## [Activity]
Take the line with "orange button: 3 -> 2" and all lines after it, through the end of the records below, and repeat them exactly.

Spatial reasoning data:
+ + + + + + +

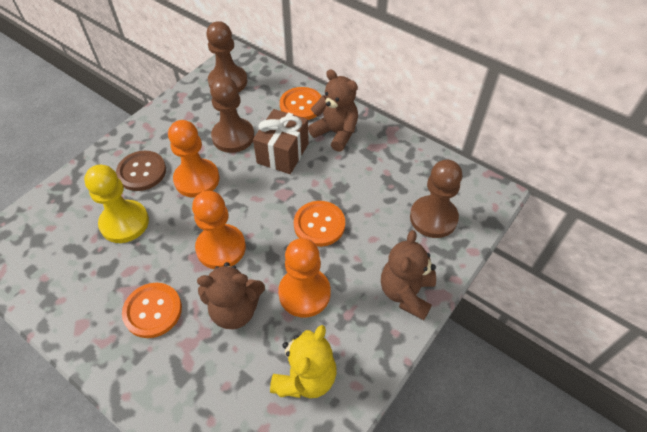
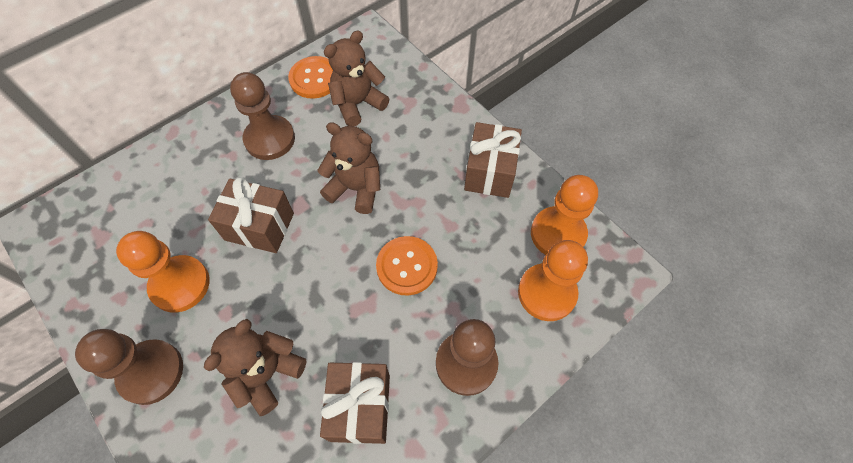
brown button: 1 -> 0
brown gift: 1 -> 3
orange button: 3 -> 2
yellow pawn: 1 -> 0
yellow teddy bear: 1 -> 0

+ + + + + + +

## [Answer box]
orange button: 3 -> 2
yellow pawn: 1 -> 0
yellow teddy bear: 1 -> 0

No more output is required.